The problem: An exact restatement of the entire listing is needed, excluding all images.

Data for this task:
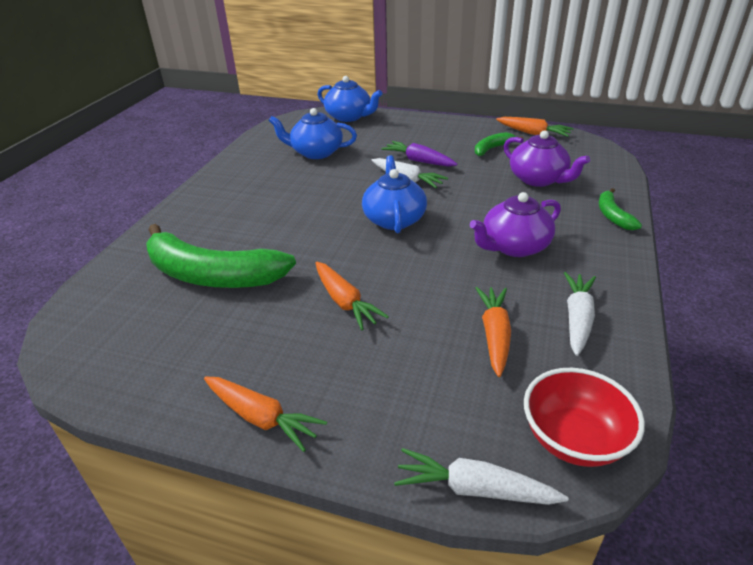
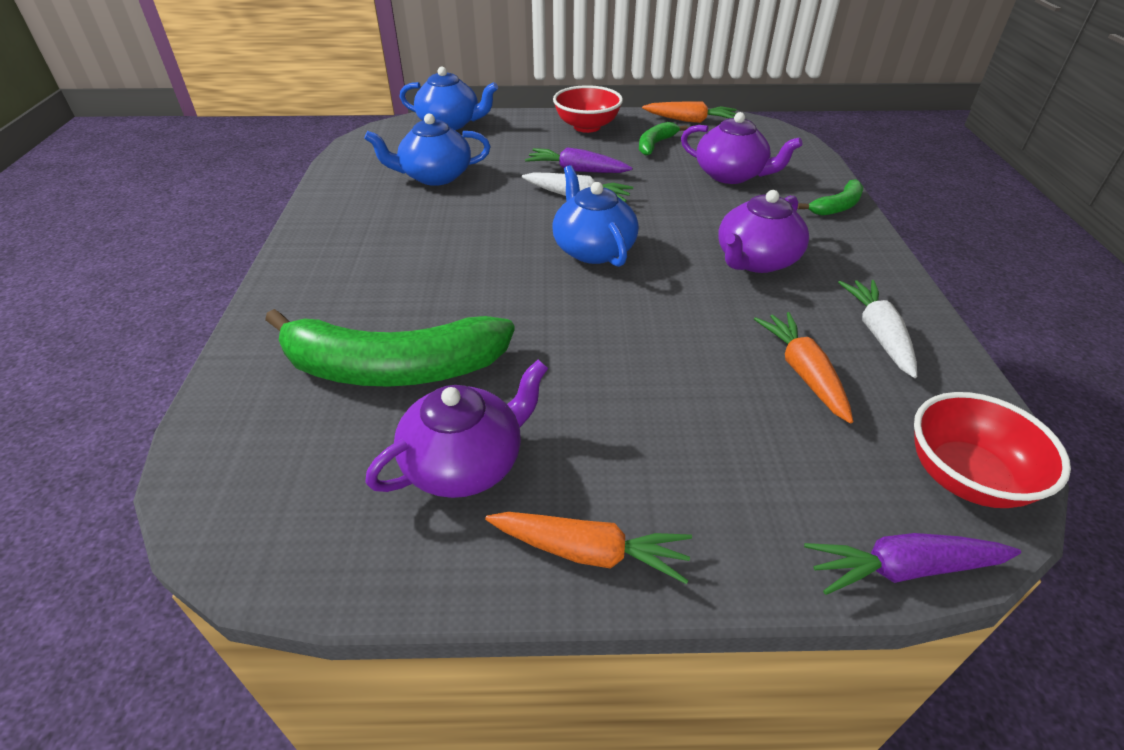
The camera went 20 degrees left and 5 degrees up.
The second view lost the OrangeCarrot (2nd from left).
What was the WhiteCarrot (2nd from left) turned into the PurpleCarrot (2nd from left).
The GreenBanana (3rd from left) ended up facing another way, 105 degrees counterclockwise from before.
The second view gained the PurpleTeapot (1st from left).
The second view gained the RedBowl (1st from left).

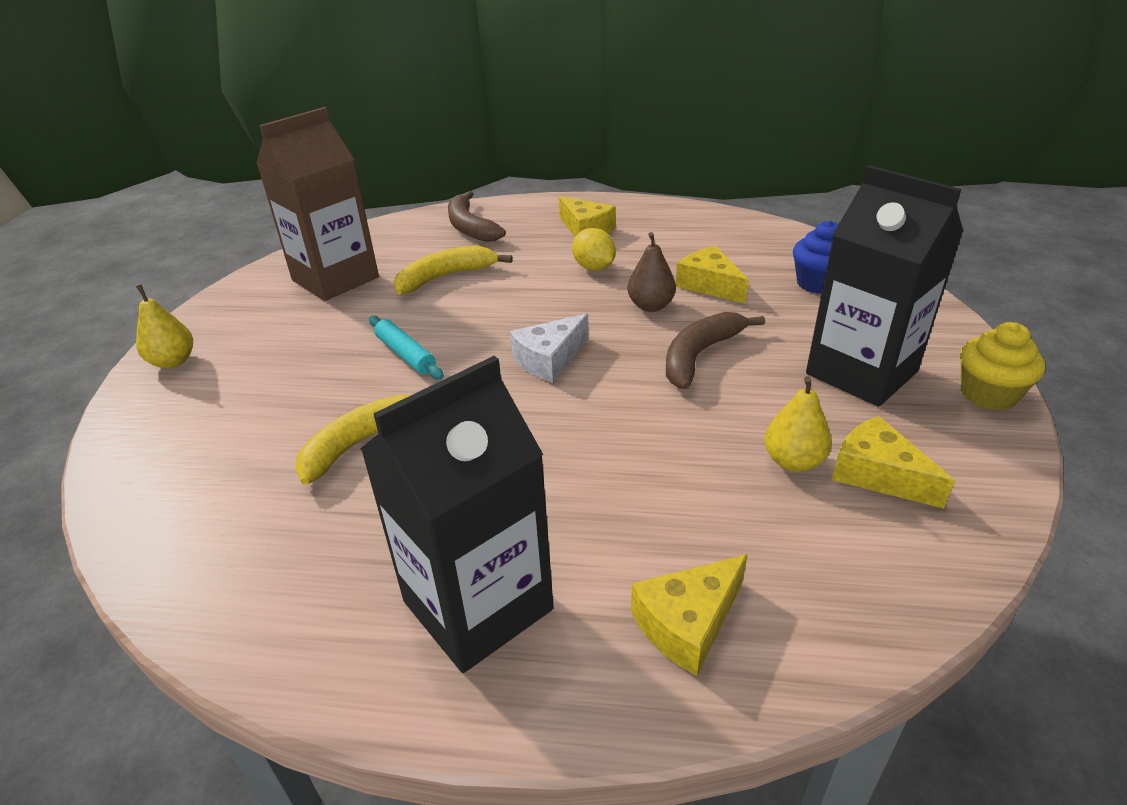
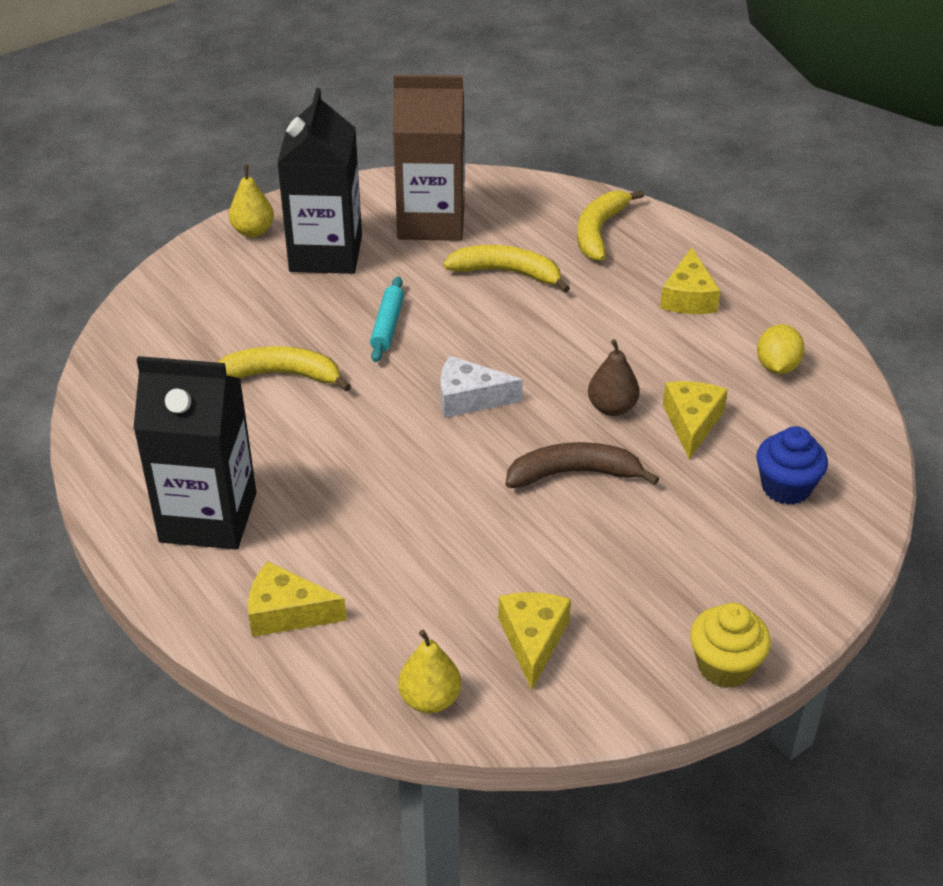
The camera went 45 degrees right and 5 degrees up.
What was the BrownBanana (1st from left) turned into the YellowBanana (3rd from left).
The YellowLemon ended up elsewhere.
The YellowPear (2nd from left) ended up elsewhere.
The BlackCarton (2nd from left) ended up elsewhere.

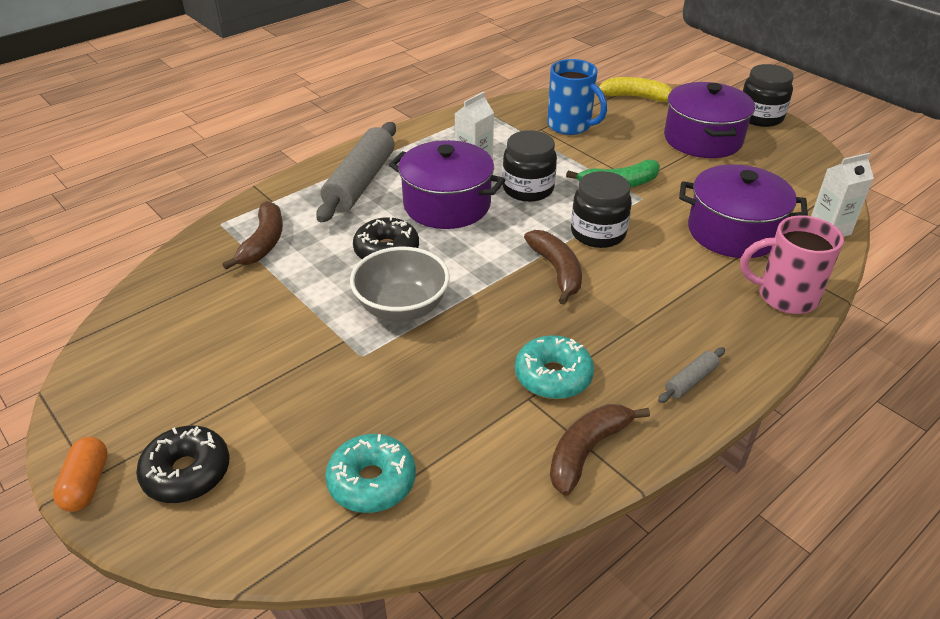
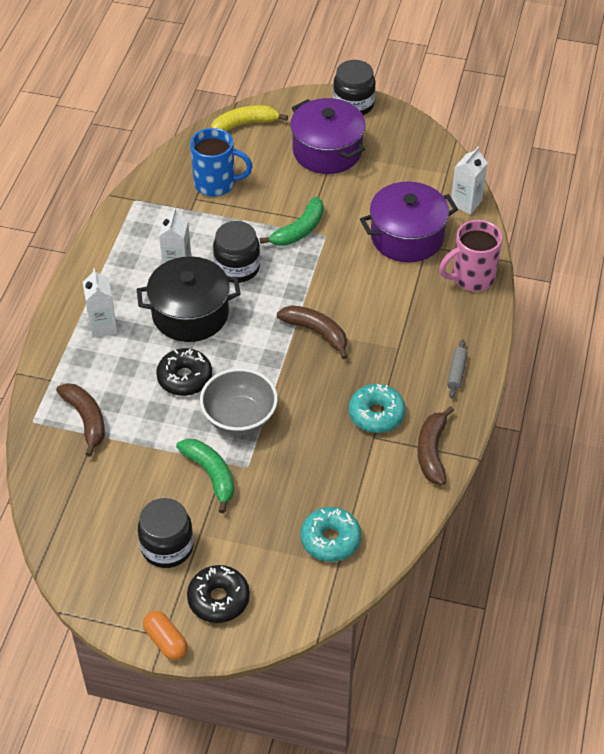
The camera went 35 degrees left and 10 degrees up.
Where the GreyRollingPin (1st from left) stood, the WhiteCarton (1st from left) came to stand.
What was the PurplePot (1st from left) turned into the BlackPot.
The BlackJar (2nd from left in the first image) ended up elsewhere.
The second view gained the GreenBanana (1st from left).

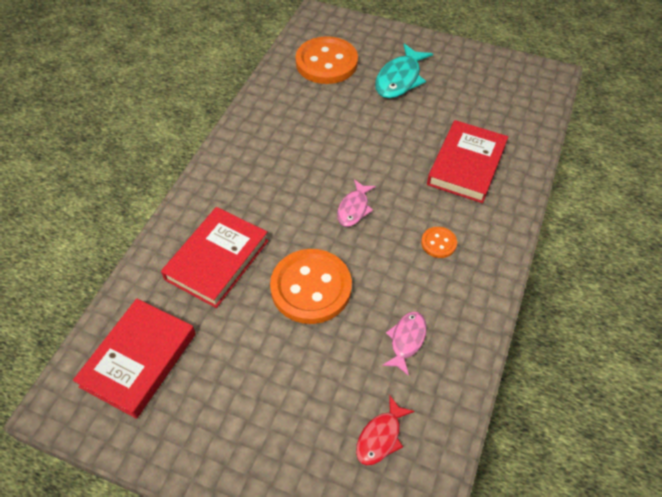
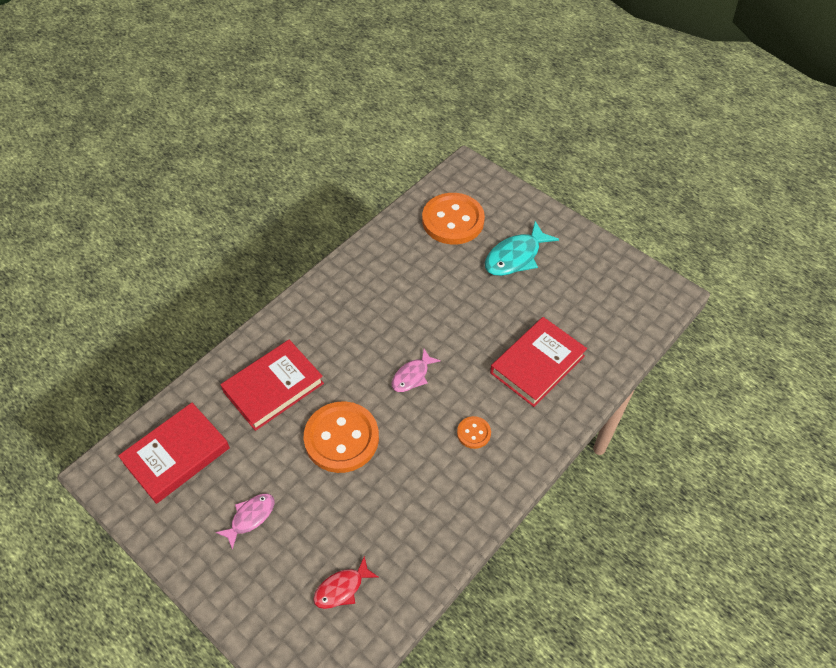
The camera went 20 degrees right and 0 degrees up.
The PinkFish (2nd from left in the first image) ended up elsewhere.

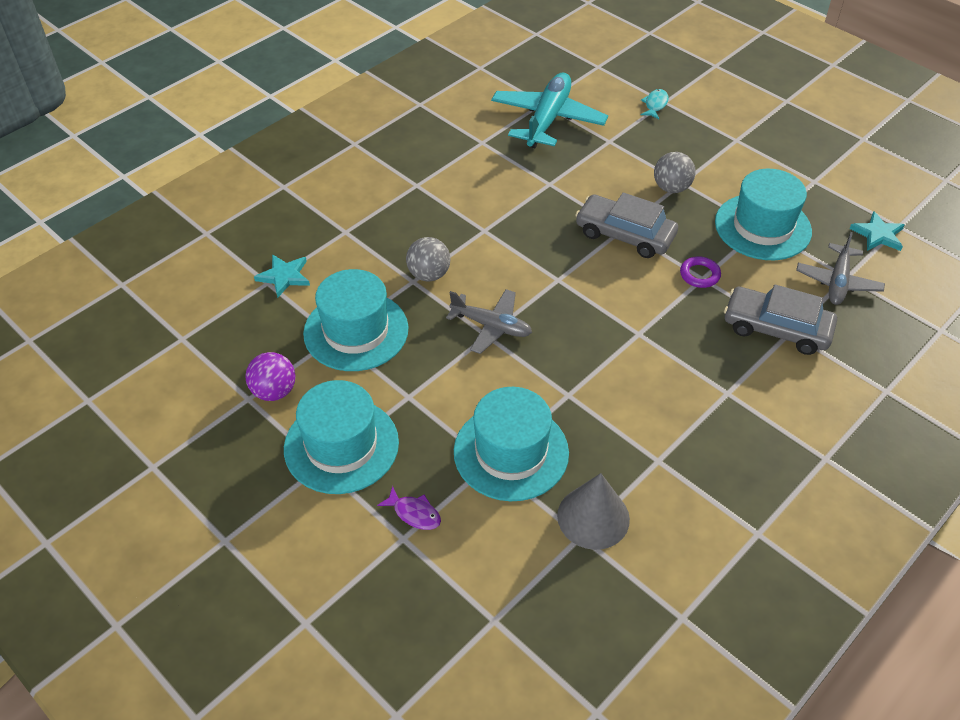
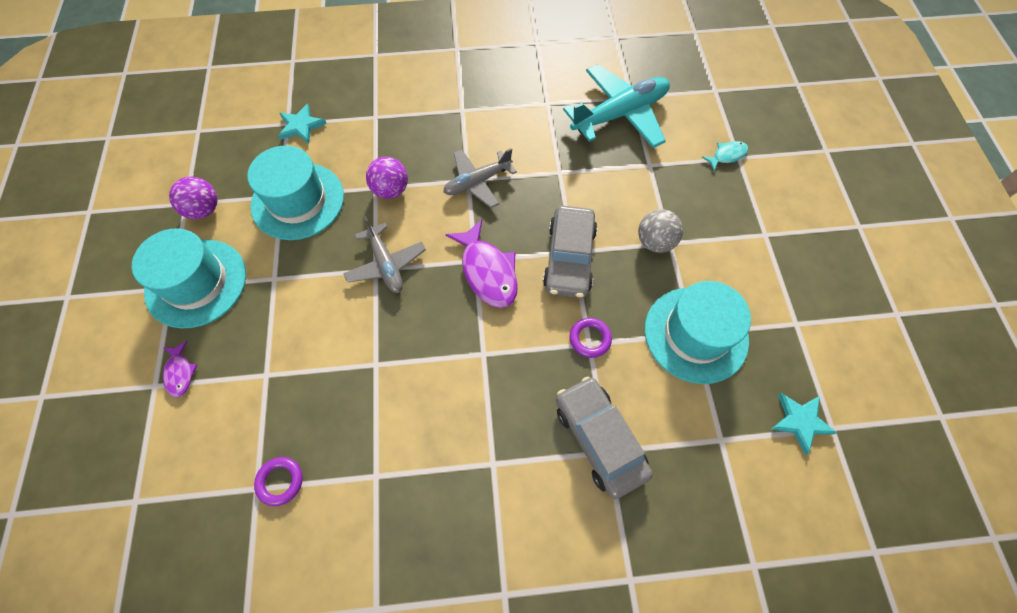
The camera went 40 degrees right and 15 degrees up.
What was the GreyBall (1st from left) turned into the PurpleBall (2nd from left).
The second view lost the TurquoiseHat (3rd from left).
Where the GreyCone stood, the PurpleRing (1st from left) came to stand.
The GreyCar (1st from left) ended up facing another way, 150 degrees counterclockwise from before.
The GreyPlane (2nd from left) ended up elsewhere.
The second view gained the PurpleFish (2nd from left).

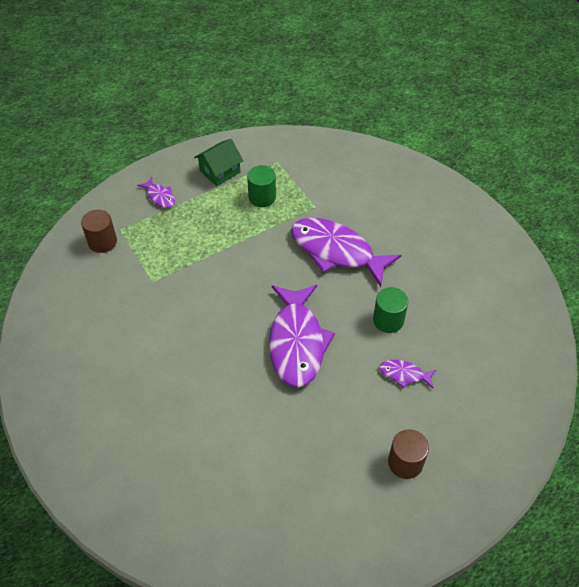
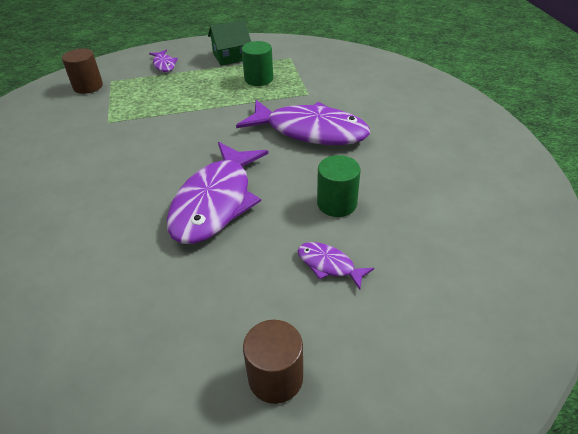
The camera went 20 degrees right and 10 degrees down.
The PurpleFish (3rd from left) ended up facing another way, 150 degrees clockwise from before.

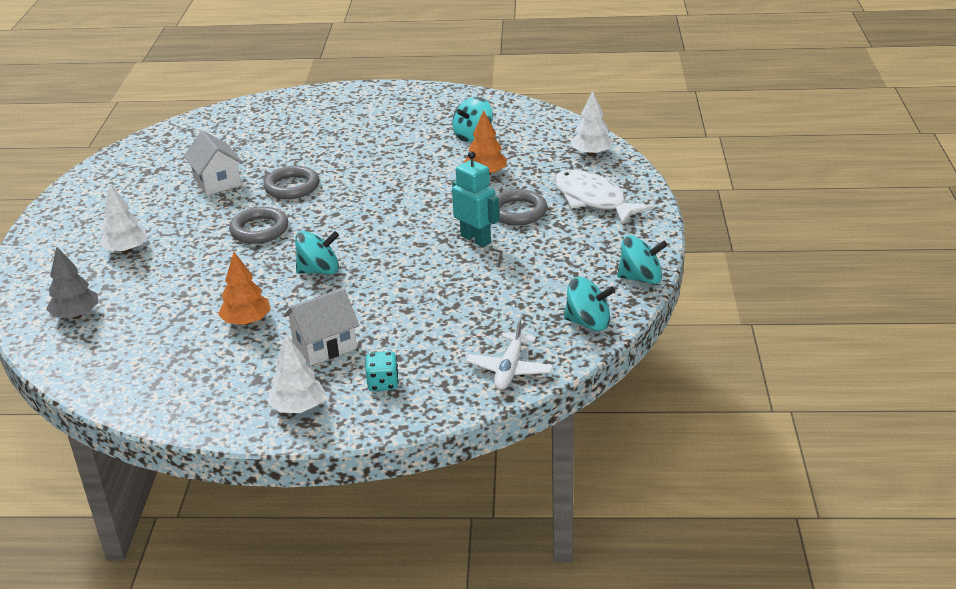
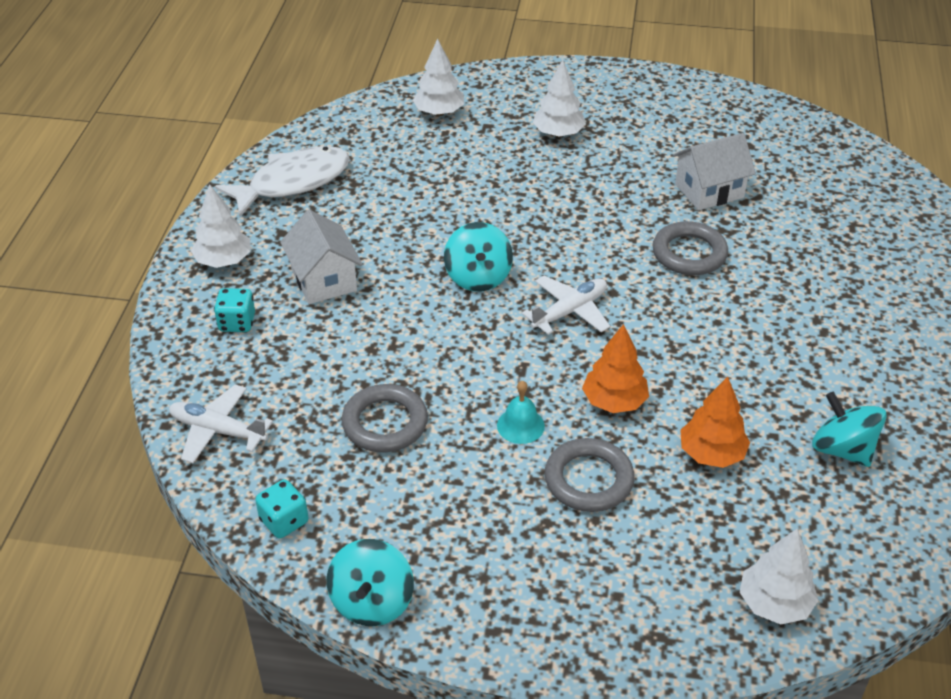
The camera went 95 degrees right and 10 degrees up.
What was the GreyTree turned into the WhiteTree (2nd from left).
The OrangeTree (1st from left) ended up elsewhere.
The GreyRing (1st from left) ended up elsewhere.
Where the TurquoiseRobot stood, the TurquoiseBell came to stand.
The WhiteFish ended up elsewhere.
Where the TurquoiseSpinningTop (3rd from left) stood, the TurquoiseDice (2nd from left) came to stand.
The second view gained the WhitePlane (2nd from left).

Task response:
The camera went 20 degrees left and 5 degrees up.
The second view lost the OrangeCarrot (2nd from left).
What was the WhiteCarrot (2nd from left) turned into the PurpleCarrot (2nd from left).
The GreenBanana (3rd from left) ended up facing another way, 105 degrees counterclockwise from before.
The second view gained the PurpleTeapot (1st from left).
The second view gained the RedBowl (1st from left).

The camera went 45 degrees right and 5 degrees up.
What was the BrownBanana (1st from left) turned into the YellowBanana (3rd from left).
The YellowLemon ended up elsewhere.
The YellowPear (2nd from left) ended up elsewhere.
The BlackCarton (2nd from left) ended up elsewhere.

The camera went 35 degrees left and 10 degrees up.
Where the GreyRollingPin (1st from left) stood, the WhiteCarton (1st from left) came to stand.
What was the PurplePot (1st from left) turned into the BlackPot.
The BlackJar (2nd from left in the first image) ended up elsewhere.
The second view gained the GreenBanana (1st from left).

The camera went 20 degrees right and 0 degrees up.
The PinkFish (2nd from left in the first image) ended up elsewhere.

The camera went 40 degrees right and 15 degrees up.
What was the GreyBall (1st from left) turned into the PurpleBall (2nd from left).
The second view lost the TurquoiseHat (3rd from left).
Where the GreyCone stood, the PurpleRing (1st from left) came to stand.
The GreyCar (1st from left) ended up facing another way, 150 degrees counterclockwise from before.
The GreyPlane (2nd from left) ended up elsewhere.
The second view gained the PurpleFish (2nd from left).

The camera went 20 degrees right and 10 degrees down.
The PurpleFish (3rd from left) ended up facing another way, 150 degrees clockwise from before.

The camera went 95 degrees right and 10 degrees up.
What was the GreyTree turned into the WhiteTree (2nd from left).
The OrangeTree (1st from left) ended up elsewhere.
The GreyRing (1st from left) ended up elsewhere.
Where the TurquoiseRobot stood, the TurquoiseBell came to stand.
The WhiteFish ended up elsewhere.
Where the TurquoiseSpinningTop (3rd from left) stood, the TurquoiseDice (2nd from left) came to stand.
The second view gained the WhitePlane (2nd from left).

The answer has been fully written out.